Source data
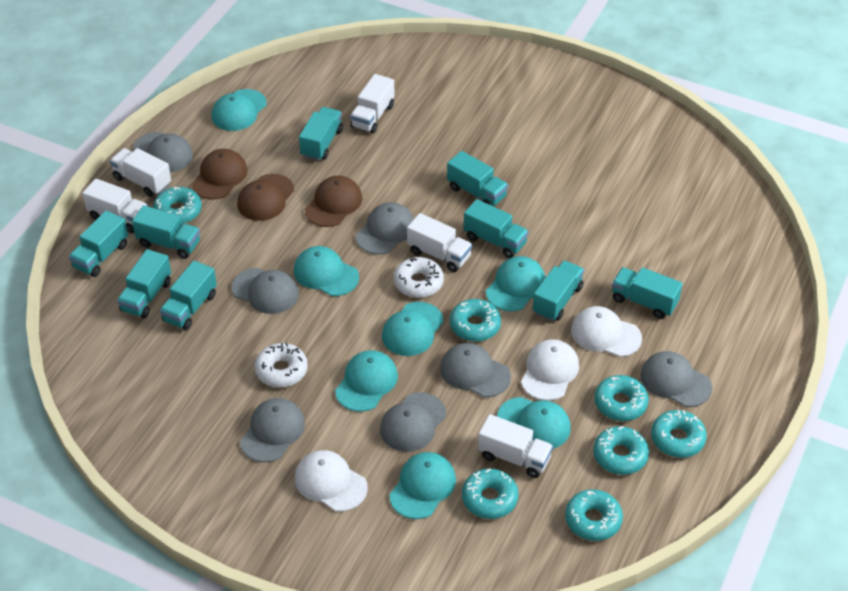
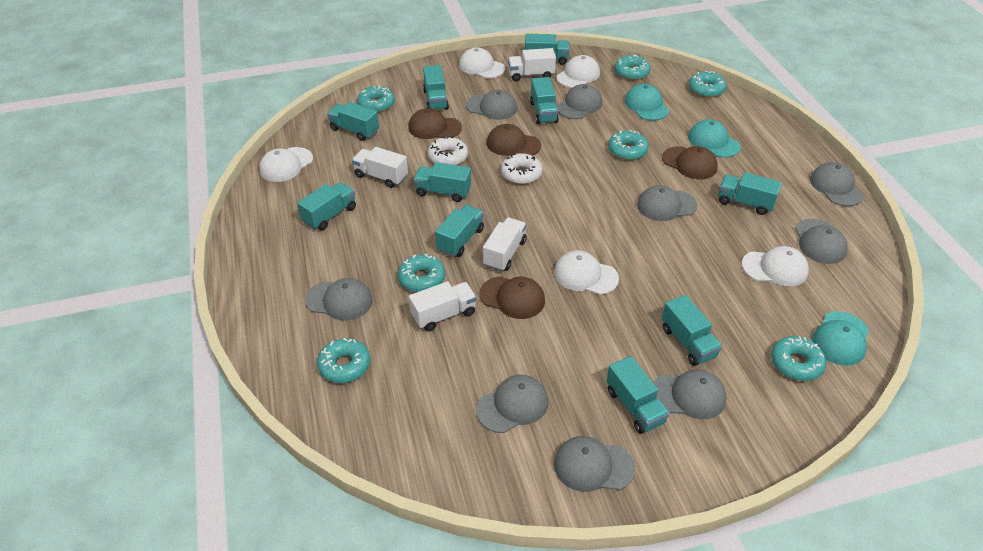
brown cap: 3 -> 4
grey cap: 7 -> 9
turquoise cap: 7 -> 3
turquoise truck: 9 -> 10
white cap: 3 -> 5
white truck: 5 -> 4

◆ Directions: Please ensure that the data above is repeated exactly, with no pictures in the copy.

◆ Written response:
brown cap: 3 -> 4
grey cap: 7 -> 9
turquoise cap: 7 -> 3
turquoise truck: 9 -> 10
white cap: 3 -> 5
white truck: 5 -> 4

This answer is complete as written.